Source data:
++++++++++

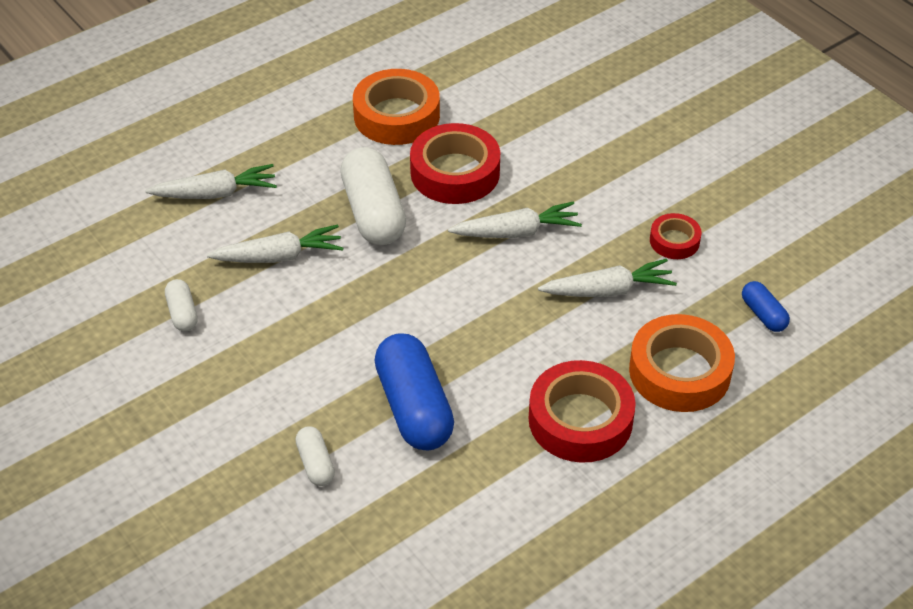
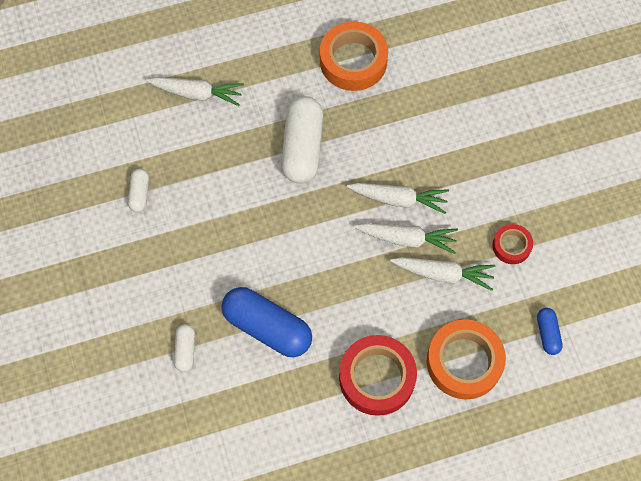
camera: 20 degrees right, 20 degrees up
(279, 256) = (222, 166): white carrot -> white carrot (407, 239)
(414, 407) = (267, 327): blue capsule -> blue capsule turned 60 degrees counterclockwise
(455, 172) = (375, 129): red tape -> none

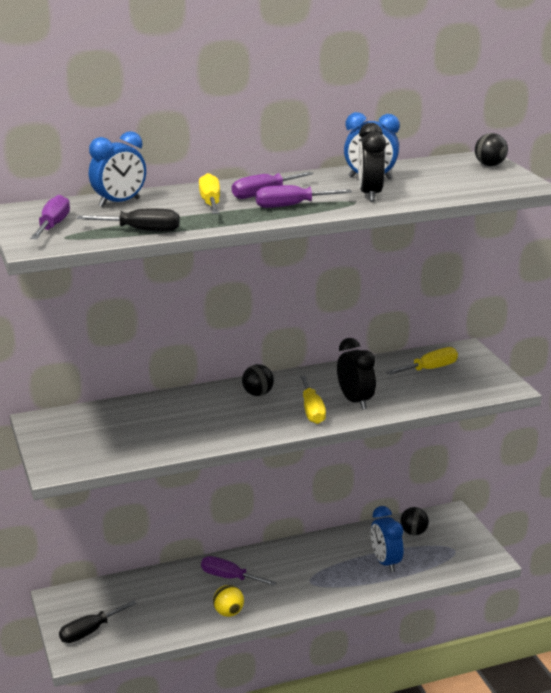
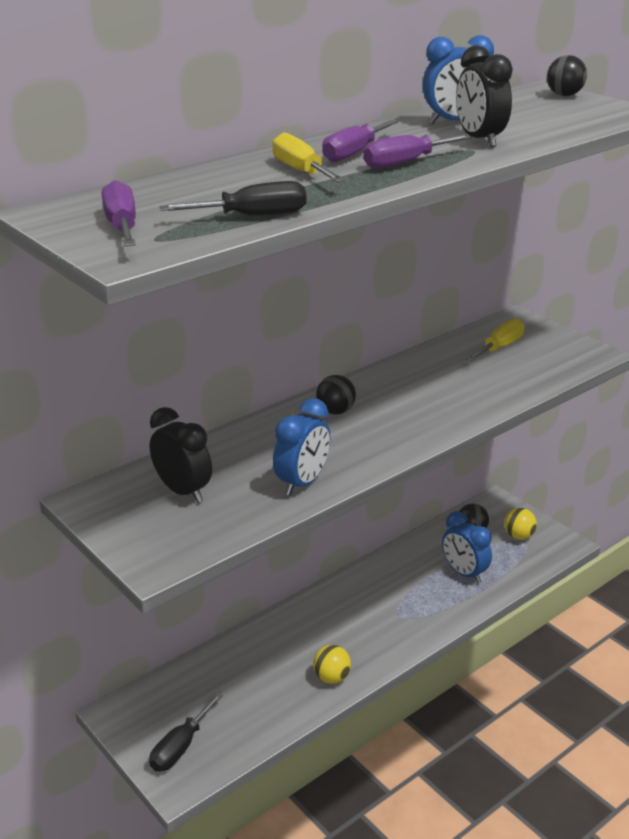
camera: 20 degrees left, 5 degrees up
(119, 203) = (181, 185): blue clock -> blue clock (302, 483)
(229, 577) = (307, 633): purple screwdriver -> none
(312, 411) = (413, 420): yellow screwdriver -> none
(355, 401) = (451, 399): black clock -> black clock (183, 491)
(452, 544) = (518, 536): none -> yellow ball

++++++++++

- [What the task requires]:
Copy out each line of the data exactly as it reads; skip the pictures.

- [Exercise answer]:
camera: 20 degrees right, 20 degrees up
(279, 256) = (222, 166): white carrot -> white carrot (407, 239)
(414, 407) = (267, 327): blue capsule -> blue capsule turned 60 degrees counterclockwise
(455, 172) = (375, 129): red tape -> none

camera: 20 degrees left, 5 degrees up
(119, 203) = (181, 185): blue clock -> blue clock (302, 483)
(229, 577) = (307, 633): purple screwdriver -> none
(312, 411) = (413, 420): yellow screwdriver -> none
(355, 401) = (451, 399): black clock -> black clock (183, 491)
(452, 544) = (518, 536): none -> yellow ball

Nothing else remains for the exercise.